### Brief
Write out, without any change, the lines in the material below that run from the line with "J3 pin 3: 3V3 -> GND" through the line with "R12: 3.3 (GND, ZOB) -> 2.2 (GND, ZOB)", both included.

### Data provided
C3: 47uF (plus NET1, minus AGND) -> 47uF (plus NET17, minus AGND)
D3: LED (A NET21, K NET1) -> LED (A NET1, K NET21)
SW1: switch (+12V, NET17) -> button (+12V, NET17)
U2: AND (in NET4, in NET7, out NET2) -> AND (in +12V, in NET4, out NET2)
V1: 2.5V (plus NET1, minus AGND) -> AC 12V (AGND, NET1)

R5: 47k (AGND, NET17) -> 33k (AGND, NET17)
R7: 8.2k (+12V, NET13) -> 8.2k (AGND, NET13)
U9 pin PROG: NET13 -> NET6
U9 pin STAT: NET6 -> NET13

...

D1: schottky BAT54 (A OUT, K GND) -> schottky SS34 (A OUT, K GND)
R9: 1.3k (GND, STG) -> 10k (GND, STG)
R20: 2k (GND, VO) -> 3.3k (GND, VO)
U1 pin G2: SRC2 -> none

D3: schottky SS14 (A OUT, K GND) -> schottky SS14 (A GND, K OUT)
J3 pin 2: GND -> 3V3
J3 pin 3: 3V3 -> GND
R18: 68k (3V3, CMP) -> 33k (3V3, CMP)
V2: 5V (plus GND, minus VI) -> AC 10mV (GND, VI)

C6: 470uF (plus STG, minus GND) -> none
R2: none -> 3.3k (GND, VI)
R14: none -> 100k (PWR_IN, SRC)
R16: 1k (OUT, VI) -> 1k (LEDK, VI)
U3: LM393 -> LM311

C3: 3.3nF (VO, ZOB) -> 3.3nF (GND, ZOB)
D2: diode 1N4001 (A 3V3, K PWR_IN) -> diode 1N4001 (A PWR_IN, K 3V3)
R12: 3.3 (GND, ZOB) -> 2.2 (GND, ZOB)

--

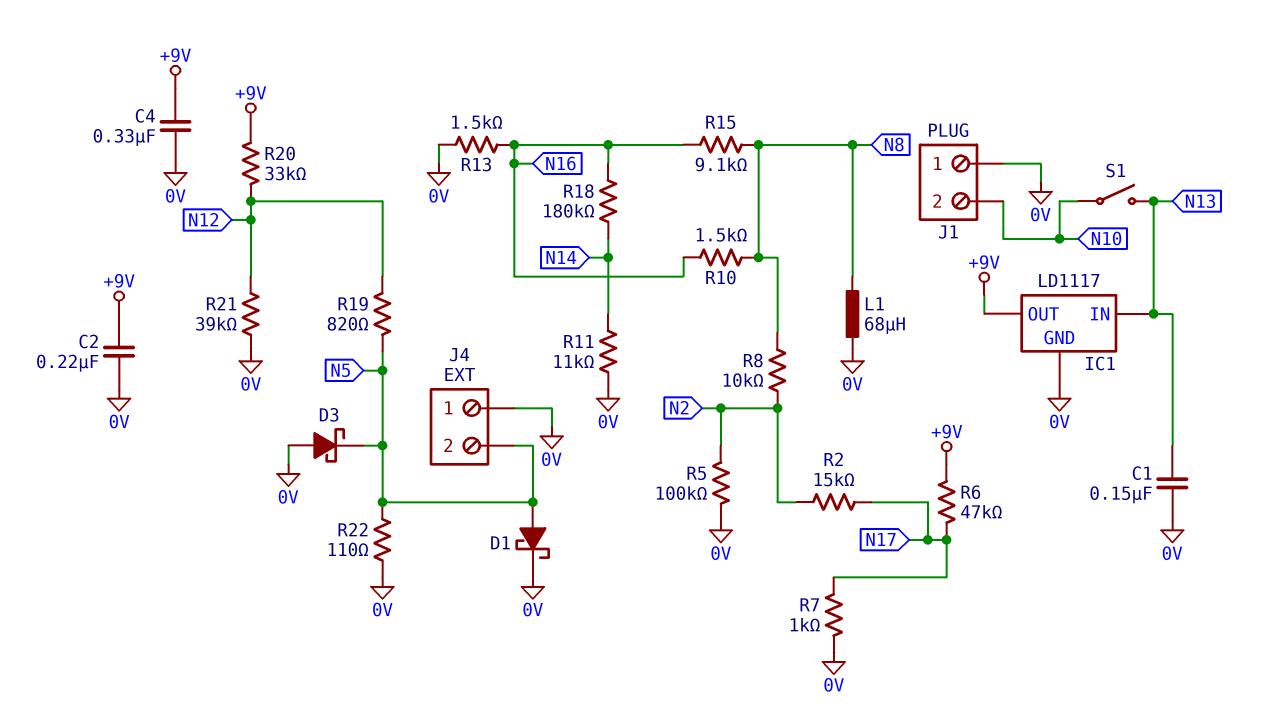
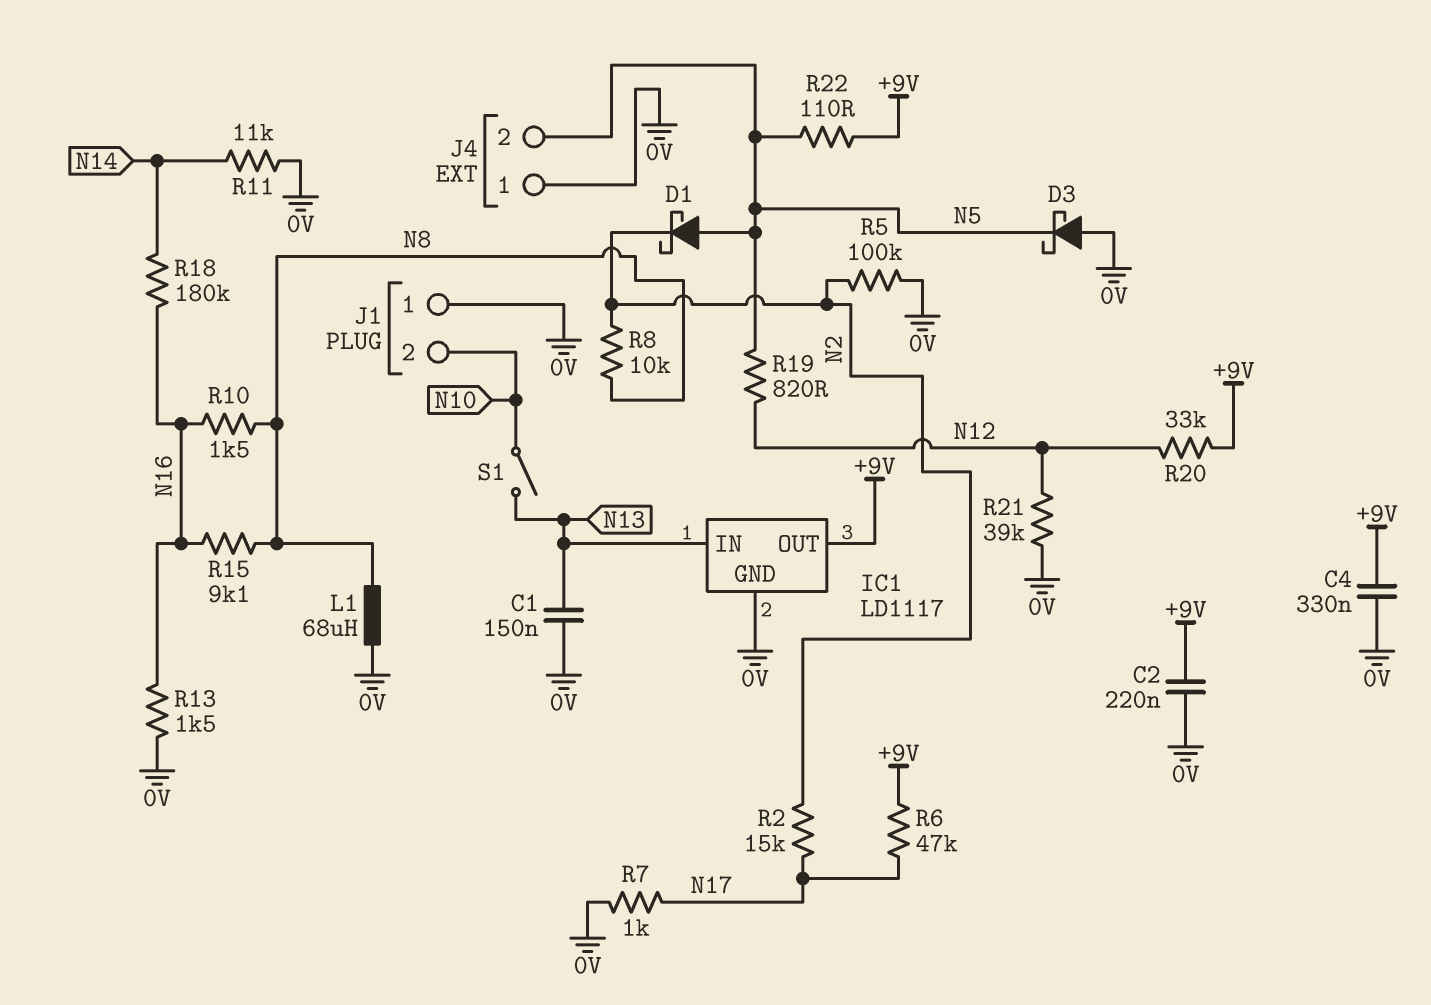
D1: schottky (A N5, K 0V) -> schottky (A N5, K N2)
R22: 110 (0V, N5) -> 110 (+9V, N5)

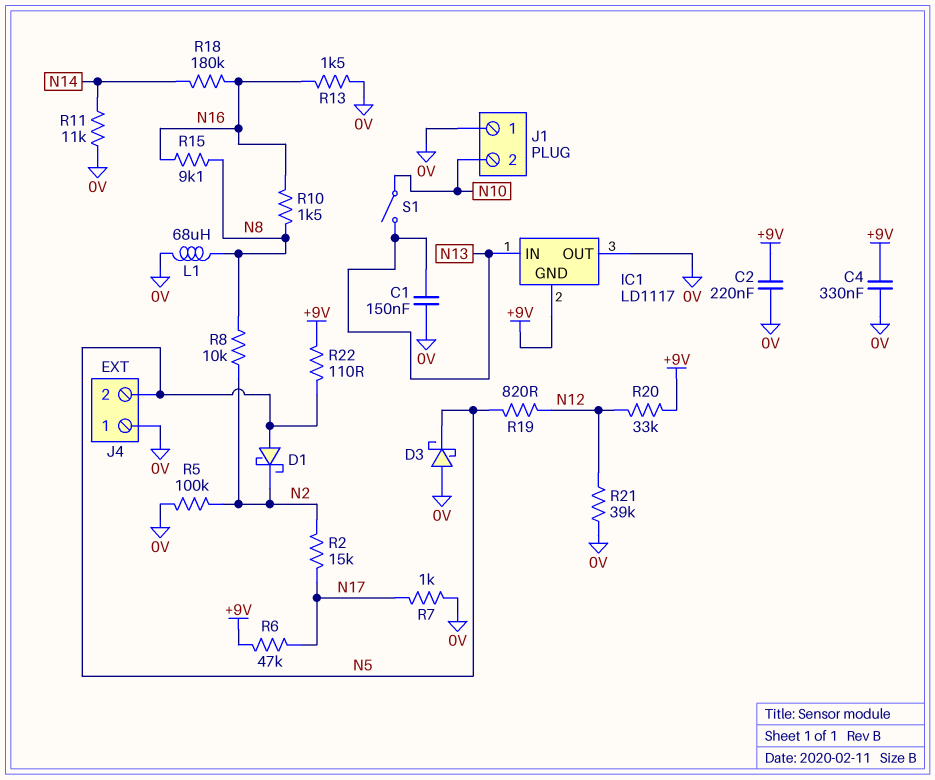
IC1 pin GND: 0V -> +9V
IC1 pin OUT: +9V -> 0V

### Exercise answer
J3 pin 3: 3V3 -> GND
R18: 68k (3V3, CMP) -> 33k (3V3, CMP)
V2: 5V (plus GND, minus VI) -> AC 10mV (GND, VI)

C6: 470uF (plus STG, minus GND) -> none
R2: none -> 3.3k (GND, VI)
R14: none -> 100k (PWR_IN, SRC)
R16: 1k (OUT, VI) -> 1k (LEDK, VI)
U3: LM393 -> LM311

C3: 3.3nF (VO, ZOB) -> 3.3nF (GND, ZOB)
D2: diode 1N4001 (A 3V3, K PWR_IN) -> diode 1N4001 (A PWR_IN, K 3V3)
R12: 3.3 (GND, ZOB) -> 2.2 (GND, ZOB)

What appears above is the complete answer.